Some lines below hold "plate". Pick them out and copy them.

## Material for this exercise
*-*-*

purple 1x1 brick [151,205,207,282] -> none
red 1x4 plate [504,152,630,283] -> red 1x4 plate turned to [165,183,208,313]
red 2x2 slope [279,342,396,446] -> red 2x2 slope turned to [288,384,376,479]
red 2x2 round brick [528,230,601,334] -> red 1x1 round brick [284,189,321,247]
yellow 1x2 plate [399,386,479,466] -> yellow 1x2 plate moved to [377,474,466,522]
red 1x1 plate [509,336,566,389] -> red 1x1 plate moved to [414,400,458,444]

*-*-*

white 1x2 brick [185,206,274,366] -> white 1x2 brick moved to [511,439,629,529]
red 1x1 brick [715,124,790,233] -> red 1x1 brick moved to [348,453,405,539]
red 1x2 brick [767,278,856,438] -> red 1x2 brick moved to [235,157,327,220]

*-*-*

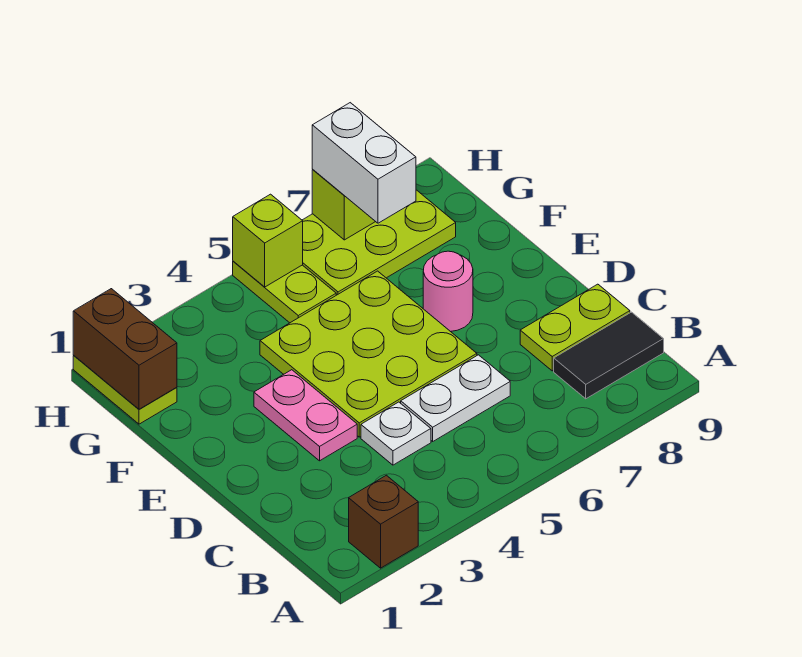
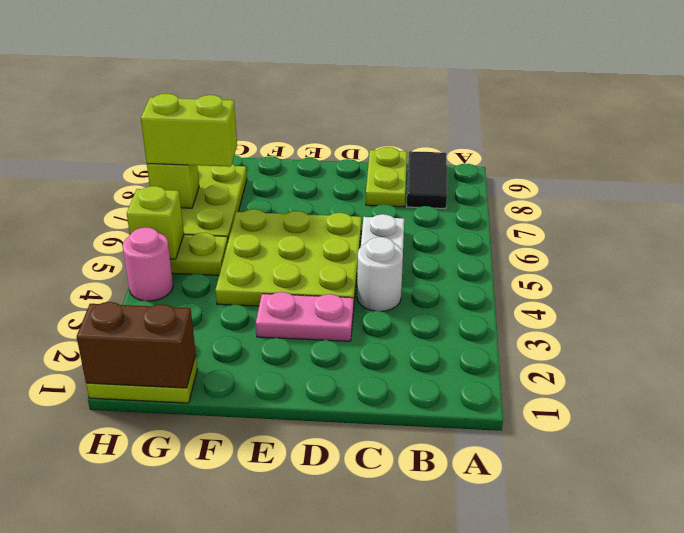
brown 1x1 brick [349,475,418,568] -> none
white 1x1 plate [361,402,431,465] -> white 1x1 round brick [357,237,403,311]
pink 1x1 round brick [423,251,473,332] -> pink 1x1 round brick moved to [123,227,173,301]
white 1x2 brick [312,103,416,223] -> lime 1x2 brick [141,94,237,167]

*-*-*

## Task solution
red 1x4 plate [504,152,630,283] -> red 1x4 plate turned to [165,183,208,313]
yellow 1x2 plate [399,386,479,466] -> yellow 1x2 plate moved to [377,474,466,522]
red 1x1 plate [509,336,566,389] -> red 1x1 plate moved to [414,400,458,444]
white 1x1 plate [361,402,431,465] -> white 1x1 round brick [357,237,403,311]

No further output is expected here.